**PROBLEM TO WORK ON:** The answer should consist of each line below that contains the word "minus".

**STORED DATA:**

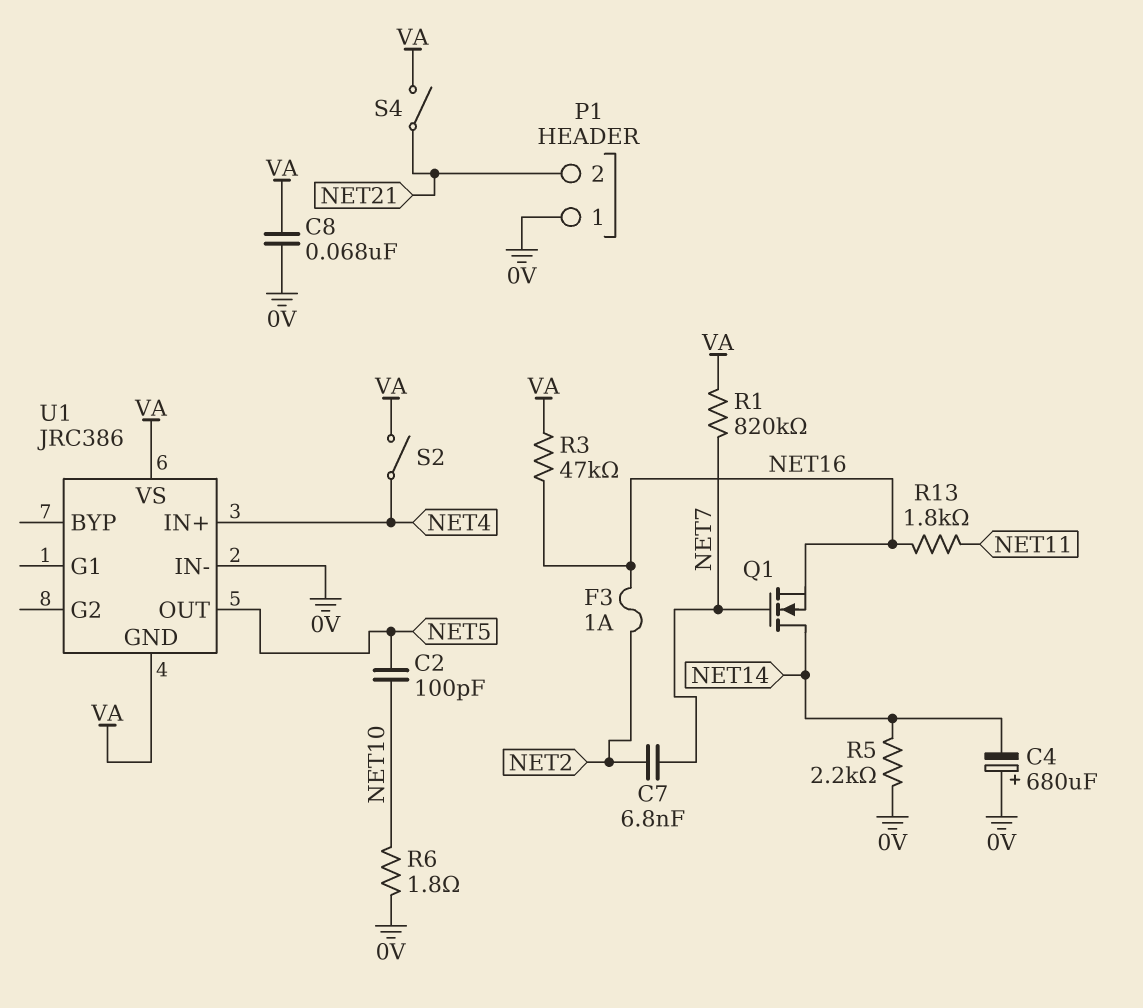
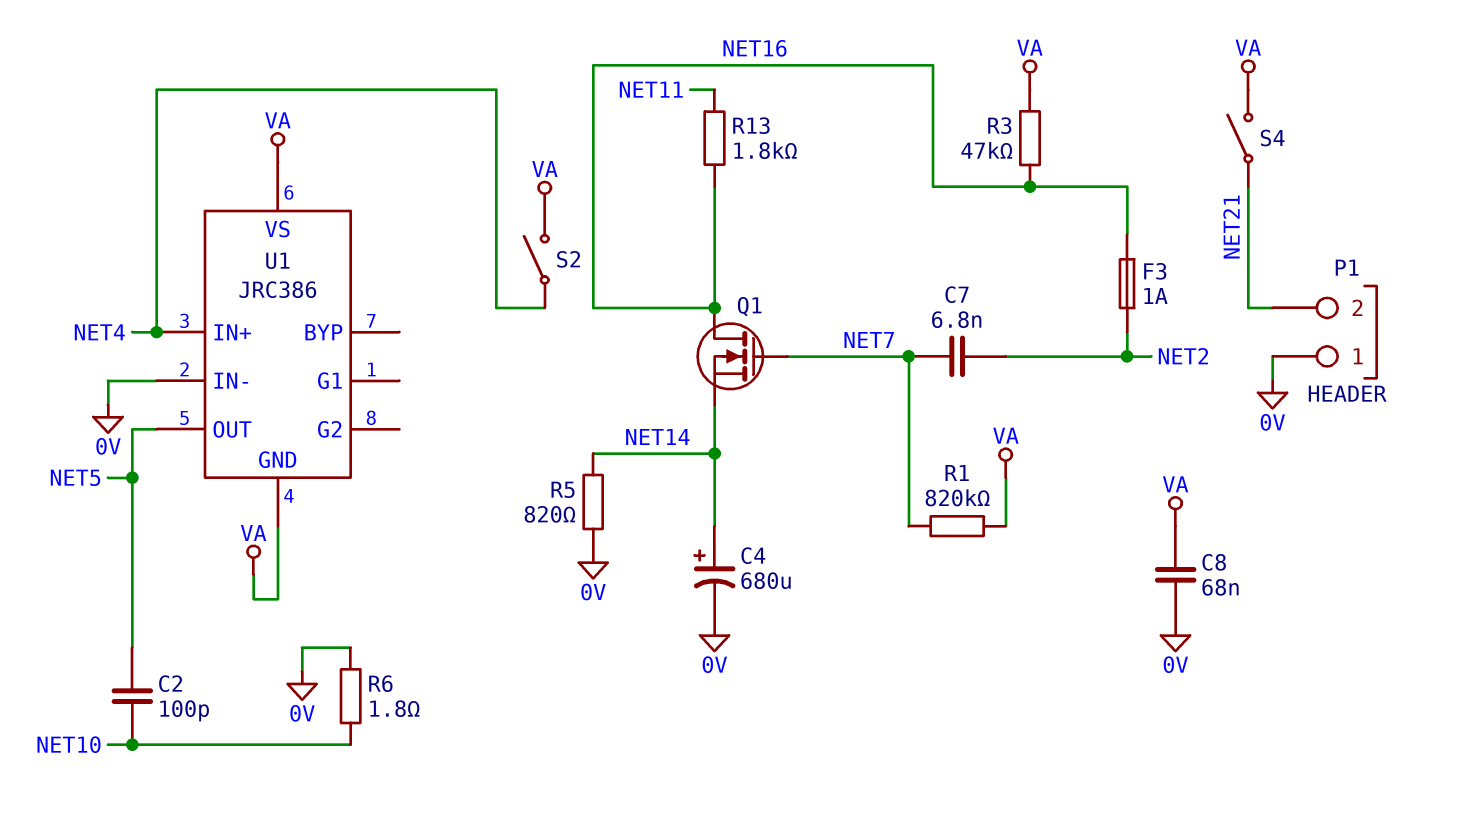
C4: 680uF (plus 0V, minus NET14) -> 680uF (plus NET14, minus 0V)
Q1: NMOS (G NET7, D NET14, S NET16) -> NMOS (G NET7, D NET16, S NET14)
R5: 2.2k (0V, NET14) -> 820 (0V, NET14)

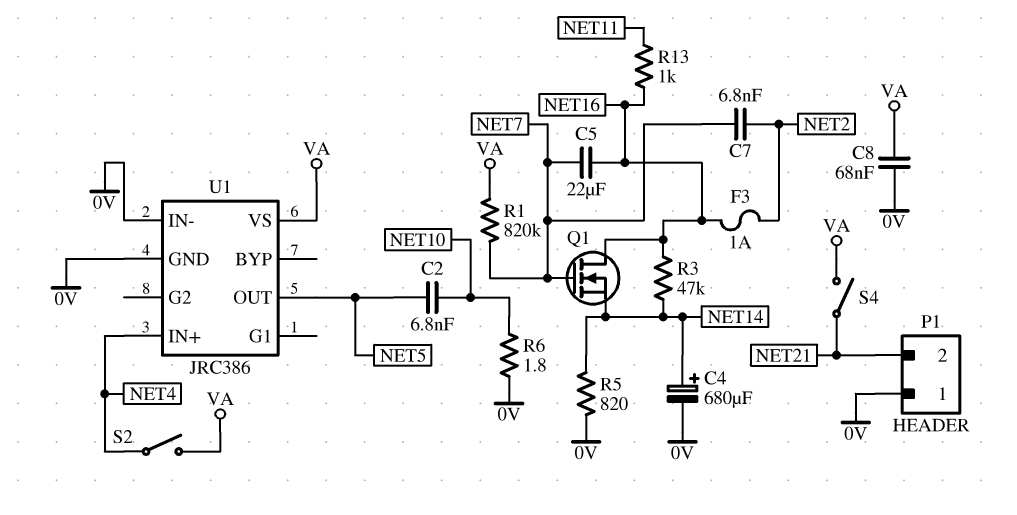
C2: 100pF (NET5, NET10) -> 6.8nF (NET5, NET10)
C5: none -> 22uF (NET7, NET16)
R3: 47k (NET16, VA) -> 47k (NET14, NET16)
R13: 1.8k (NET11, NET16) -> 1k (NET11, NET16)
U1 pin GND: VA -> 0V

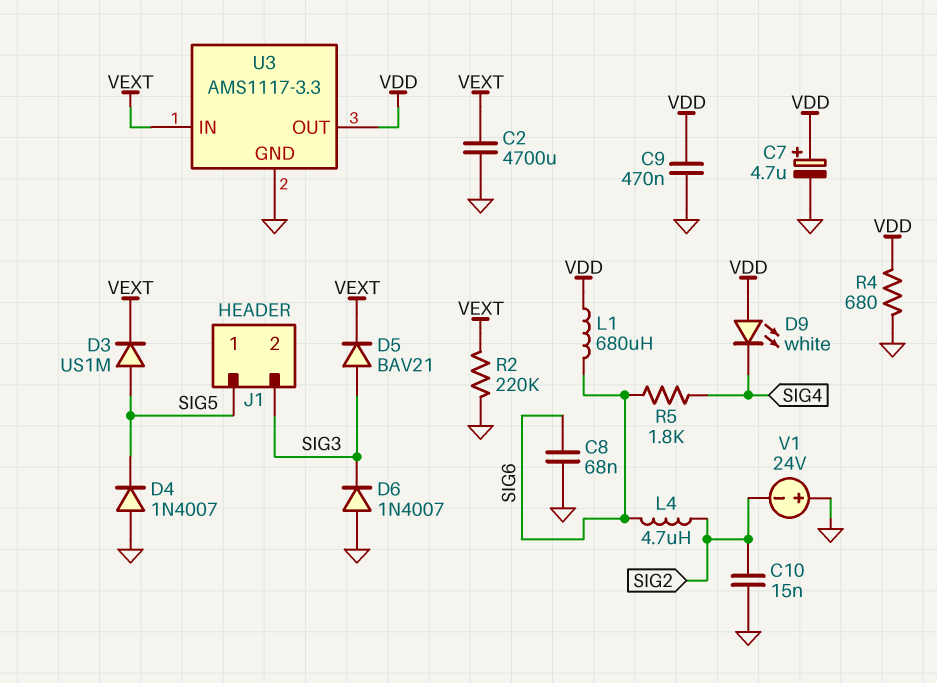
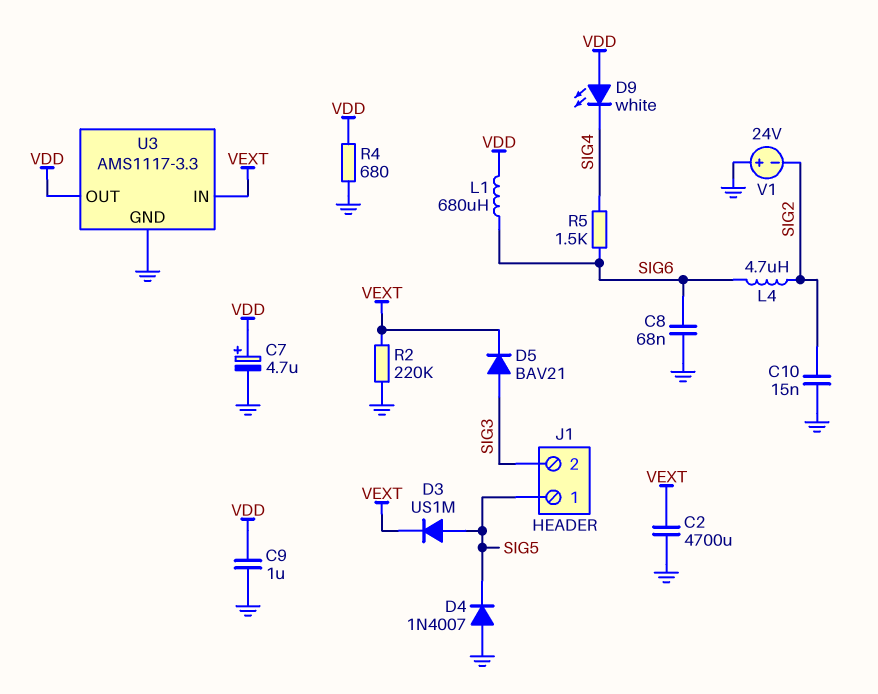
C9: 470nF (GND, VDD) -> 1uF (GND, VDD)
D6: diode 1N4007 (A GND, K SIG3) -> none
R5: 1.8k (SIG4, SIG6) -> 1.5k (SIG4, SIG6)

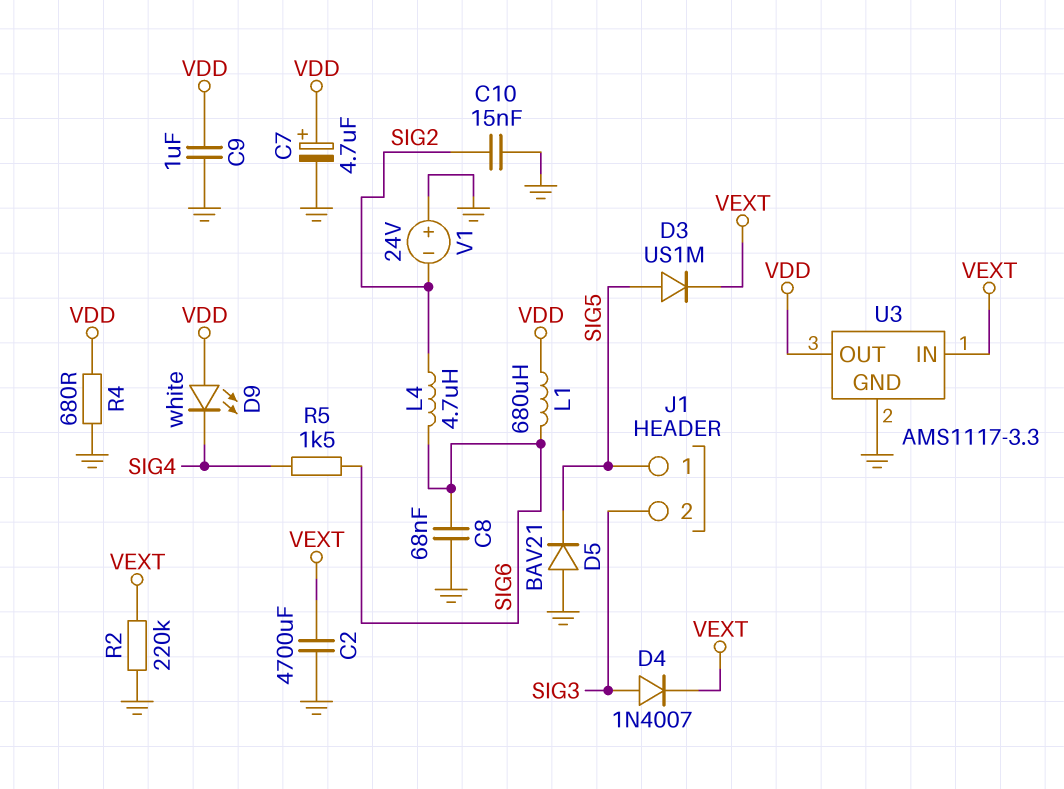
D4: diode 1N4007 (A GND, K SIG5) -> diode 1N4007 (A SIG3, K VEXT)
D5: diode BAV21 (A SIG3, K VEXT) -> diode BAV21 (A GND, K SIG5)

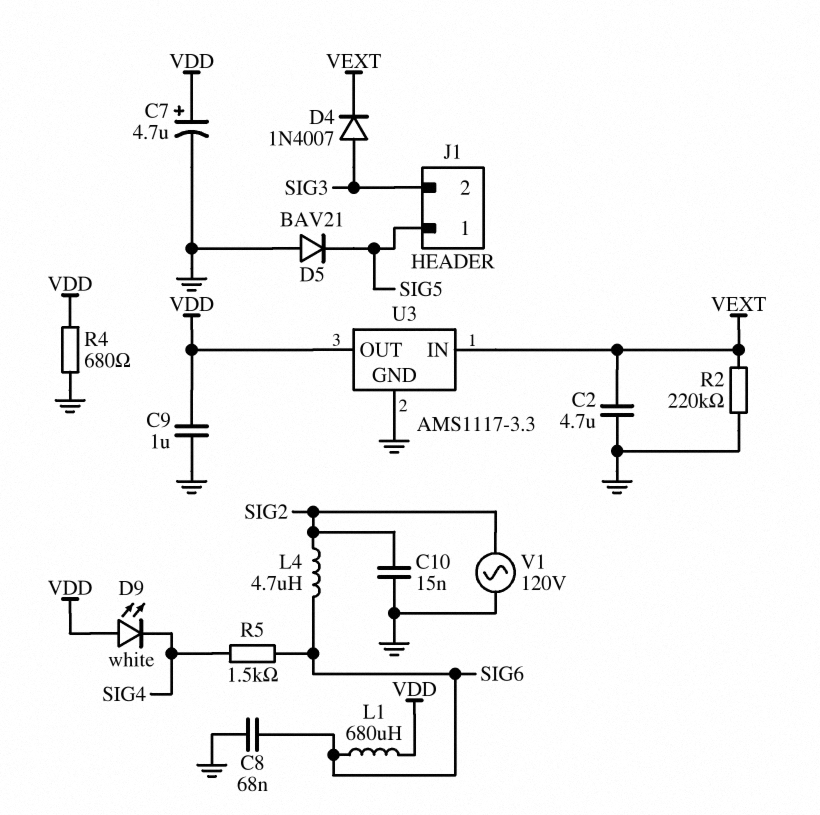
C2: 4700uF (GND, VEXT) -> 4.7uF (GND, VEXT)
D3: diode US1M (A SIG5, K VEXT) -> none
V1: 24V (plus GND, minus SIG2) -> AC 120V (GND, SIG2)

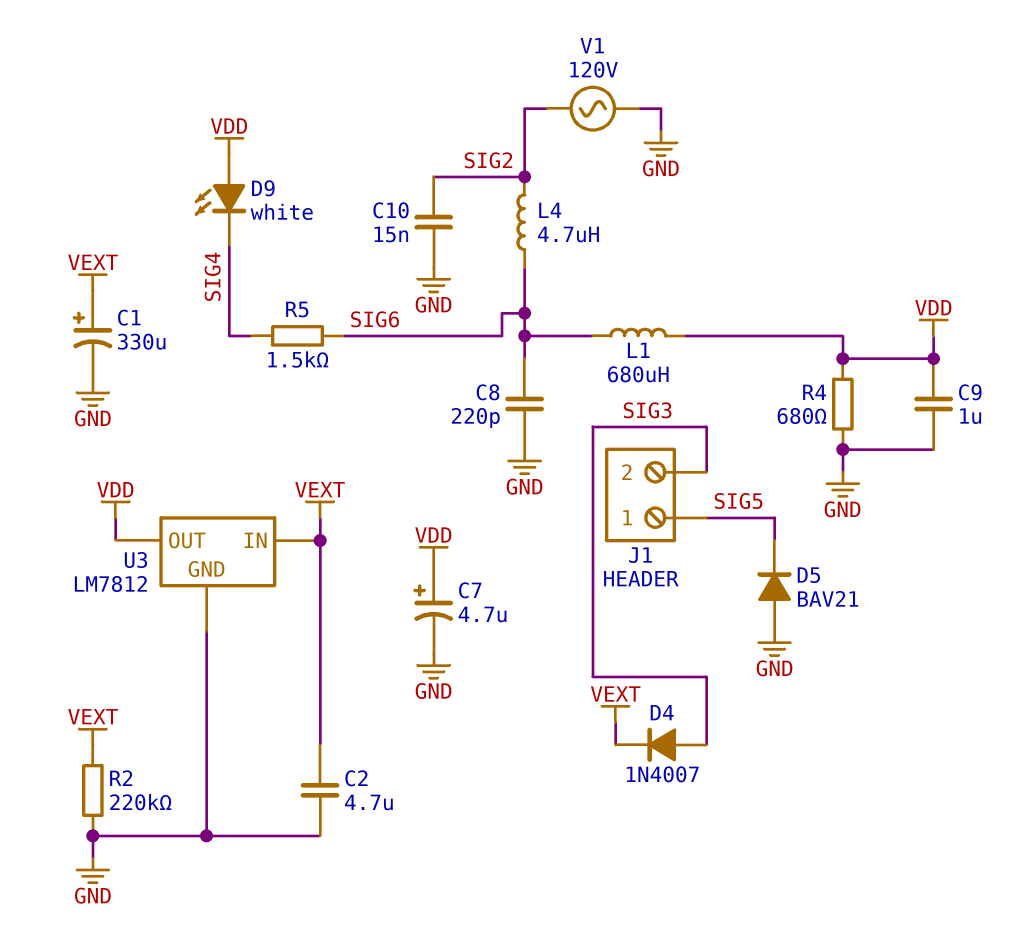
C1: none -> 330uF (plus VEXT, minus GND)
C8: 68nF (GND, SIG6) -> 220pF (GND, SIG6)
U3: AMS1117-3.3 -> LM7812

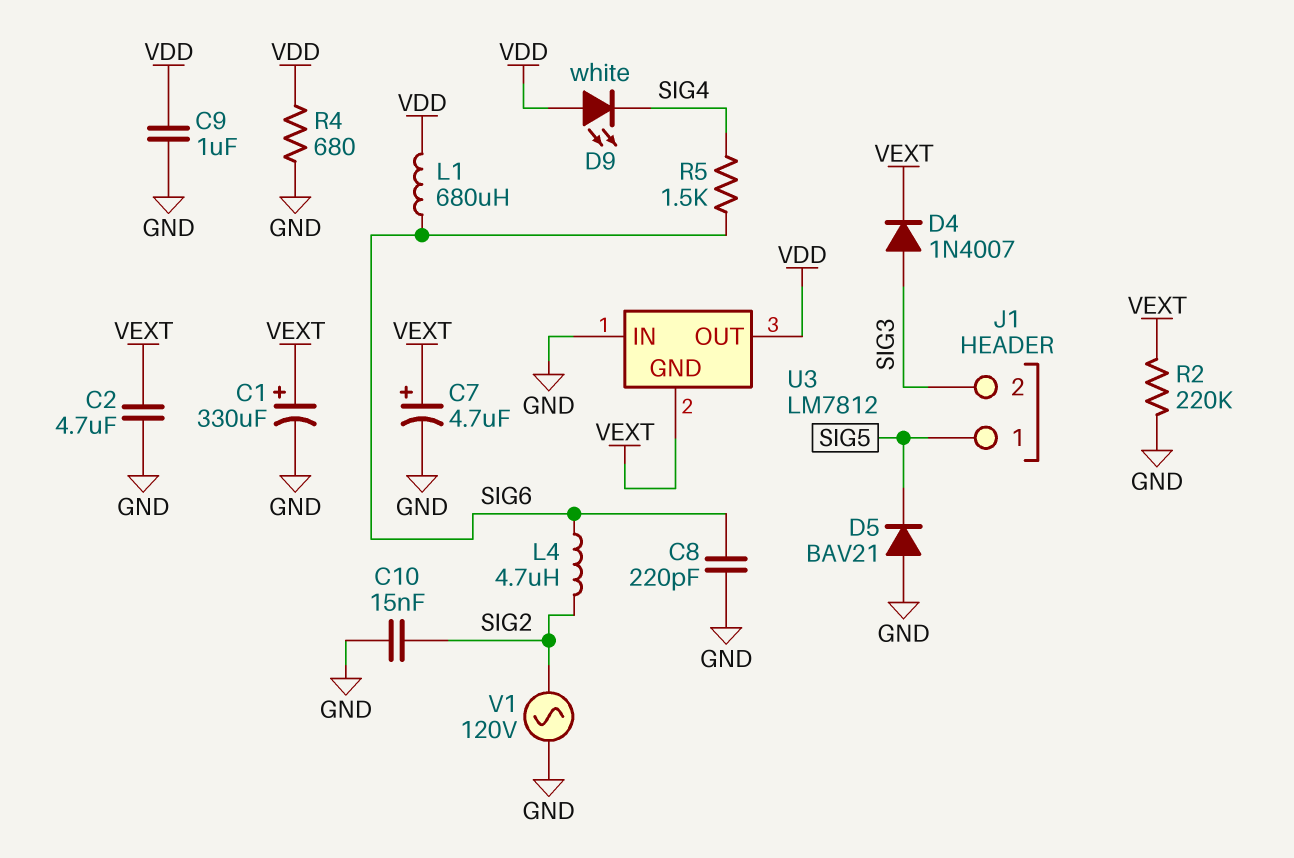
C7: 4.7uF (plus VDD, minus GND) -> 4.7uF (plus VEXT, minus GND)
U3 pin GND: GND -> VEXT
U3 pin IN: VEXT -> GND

**SOLUTION TO THIS TASK:**
C4: 680uF (plus 0V, minus NET14) -> 680uF (plus NET14, minus 0V)
V1: 24V (plus GND, minus SIG2) -> AC 120V (GND, SIG2)
C1: none -> 330uF (plus VEXT, minus GND)
C7: 4.7uF (plus VDD, minus GND) -> 4.7uF (plus VEXT, minus GND)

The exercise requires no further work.